━━━━━ Material provided

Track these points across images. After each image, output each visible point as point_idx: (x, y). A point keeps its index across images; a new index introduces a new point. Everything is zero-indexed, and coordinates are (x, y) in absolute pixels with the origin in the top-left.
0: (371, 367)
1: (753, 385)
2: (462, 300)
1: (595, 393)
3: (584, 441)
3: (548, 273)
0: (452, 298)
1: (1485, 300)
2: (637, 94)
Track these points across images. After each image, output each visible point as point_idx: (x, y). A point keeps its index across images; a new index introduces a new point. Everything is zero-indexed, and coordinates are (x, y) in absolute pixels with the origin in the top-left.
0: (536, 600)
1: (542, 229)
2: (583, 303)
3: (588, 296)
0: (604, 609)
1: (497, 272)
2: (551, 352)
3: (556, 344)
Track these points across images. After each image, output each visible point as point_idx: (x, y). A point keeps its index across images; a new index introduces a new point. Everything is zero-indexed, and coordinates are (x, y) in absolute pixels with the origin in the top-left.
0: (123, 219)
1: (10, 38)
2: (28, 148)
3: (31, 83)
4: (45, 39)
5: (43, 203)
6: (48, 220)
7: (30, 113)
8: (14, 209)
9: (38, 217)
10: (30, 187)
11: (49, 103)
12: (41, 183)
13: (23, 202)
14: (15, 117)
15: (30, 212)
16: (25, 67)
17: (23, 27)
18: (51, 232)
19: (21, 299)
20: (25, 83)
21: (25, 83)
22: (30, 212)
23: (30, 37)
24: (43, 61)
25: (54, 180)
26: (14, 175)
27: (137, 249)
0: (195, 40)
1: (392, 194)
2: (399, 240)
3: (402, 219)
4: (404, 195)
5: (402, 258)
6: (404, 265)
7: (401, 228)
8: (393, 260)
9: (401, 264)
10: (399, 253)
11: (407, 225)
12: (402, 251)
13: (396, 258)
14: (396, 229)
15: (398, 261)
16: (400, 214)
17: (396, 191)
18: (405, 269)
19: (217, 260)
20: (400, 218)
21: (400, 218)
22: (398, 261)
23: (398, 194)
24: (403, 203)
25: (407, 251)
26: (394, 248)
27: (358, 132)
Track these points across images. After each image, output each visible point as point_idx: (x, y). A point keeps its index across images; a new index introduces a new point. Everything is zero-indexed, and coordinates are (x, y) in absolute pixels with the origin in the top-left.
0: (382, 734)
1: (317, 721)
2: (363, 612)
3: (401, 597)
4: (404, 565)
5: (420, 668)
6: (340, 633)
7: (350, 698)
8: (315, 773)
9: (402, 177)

━━━━━━━━━━

What is being asked:
Rewrite all of the items above, replacing each occurrence of "absolute pixels" with "image pixels" and leaving everything else unchanged.

Response:
Track these points across images. After each image, output each visible point as point_idx: (x, y). A point keeps its index across images; a new index introduces a new point. Everything is zero-indexed, and coordinates are (x, y) in image pixels with the origin in the top-left.
0: (371, 367)
1: (753, 385)
2: (462, 300)
1: (595, 393)
3: (584, 441)
3: (548, 273)
0: (452, 298)
1: (1485, 300)
2: (637, 94)
Track these points across images. After each image, output each visible point as point_idx: (x, y). A point keeps its index across images; a new index introduces a new point. Everything is zero-indexed, and coordinates are (x, y) in image pixels with the origin in the top-left.
0: (536, 600)
1: (542, 229)
2: (583, 303)
3: (588, 296)
0: (604, 609)
1: (497, 272)
2: (551, 352)
3: (556, 344)
Track these points across images. After each image, output each visible point as point_idx: (x, y). A point keeps its index across images; a new index introduces a new point. Everything is zero-indexed, and coordinates are (x, y) in image pixels with the origin in the top-left.
0: (123, 219)
1: (10, 38)
2: (28, 148)
3: (31, 83)
4: (45, 39)
5: (43, 203)
6: (48, 220)
7: (30, 113)
8: (14, 209)
9: (38, 217)
10: (30, 187)
11: (49, 103)
12: (41, 183)
13: (23, 202)
14: (15, 117)
15: (30, 212)
16: (25, 67)
17: (23, 27)
18: (51, 232)
19: (21, 299)
20: (25, 83)
21: (25, 83)
22: (30, 212)
23: (30, 37)
24: (43, 61)
25: (54, 180)
26: (14, 175)
27: (137, 249)
0: (195, 40)
1: (392, 194)
2: (399, 240)
3: (402, 219)
4: (404, 195)
5: (402, 258)
6: (404, 265)
7: (401, 228)
8: (393, 260)
9: (401, 264)
10: (399, 253)
11: (407, 225)
12: (402, 251)
13: (396, 258)
14: (396, 229)
15: (398, 261)
16: (400, 214)
17: (396, 191)
18: (405, 269)
19: (217, 260)
20: (400, 218)
21: (400, 218)
22: (398, 261)
23: (398, 194)
24: (403, 203)
25: (407, 251)
26: (394, 248)
27: (358, 132)
Track these points across images. After each image, output each visible point as point_idx: (x, y). A point keeps its index across images; a new index introduces a new point. Everything is zero-indexed, and coordinates are (x, y) in image pixels with the origin in the top-left.
0: (382, 734)
1: (317, 721)
2: (363, 612)
3: (401, 597)
4: (404, 565)
5: (420, 668)
6: (340, 633)
7: (350, 698)
8: (315, 773)
9: (402, 177)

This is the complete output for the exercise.